§ **DIRECTIONS**: Rewrite every line of the records as a two-column Markdown table, with "No." for the row number and "Text" for the line, and skip blank lines. Leave the pictures out of the table.

[Items stored from a collection]

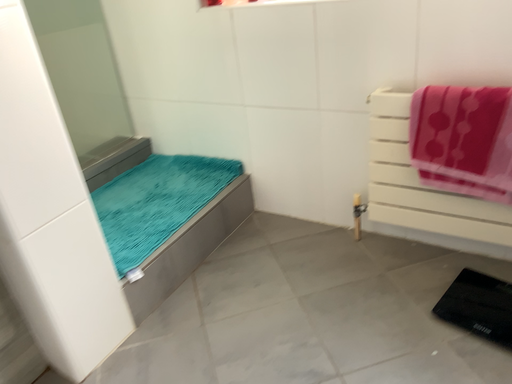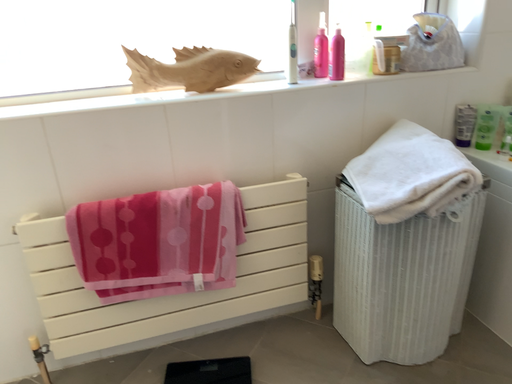
Question: Which way did the camera rotate in the video?

Choices:
 (A) rotated right
 (B) rotated left

Answer: (A)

§ **ANSWER BOX**:
| No. | Text |
|---|---|
| 1 | Question: Which way did the camera rotate in the video? |
| 2 | Choices: |
| 3 |  (A) rotated right |
| 4 |  (B) rotated left |
| 5 | Answer: (A) |